In which lines of the data does the string "change" appear? Copy every one.

◆ Provided material:
::::

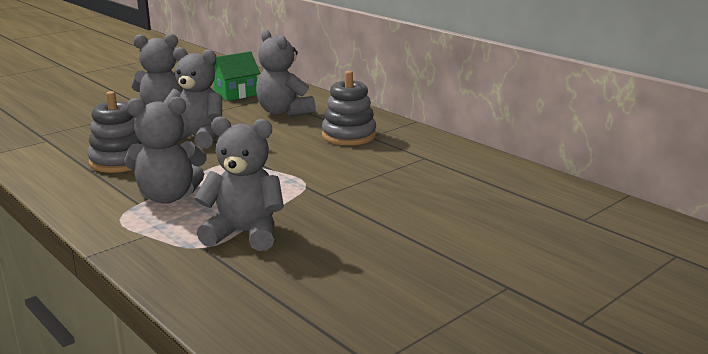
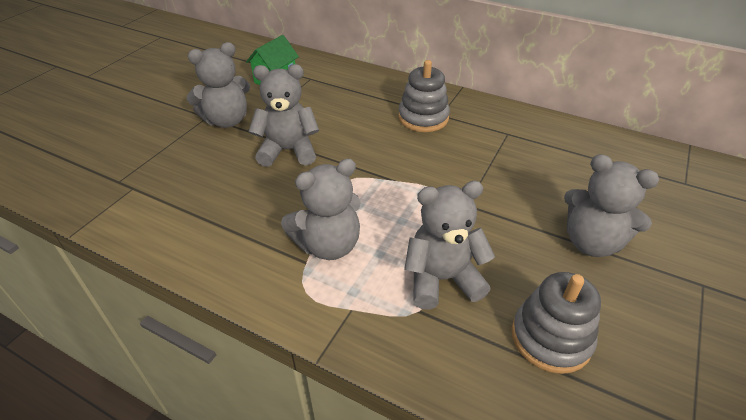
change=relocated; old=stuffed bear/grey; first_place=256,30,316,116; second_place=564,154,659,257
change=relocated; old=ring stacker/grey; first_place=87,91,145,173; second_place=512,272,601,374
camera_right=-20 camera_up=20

::::

◆ Exercise response:
change=relocated; old=stuffed bear/grey; first_place=256,30,316,116; second_place=564,154,659,257
change=relocated; old=ring stacker/grey; first_place=87,91,145,173; second_place=512,272,601,374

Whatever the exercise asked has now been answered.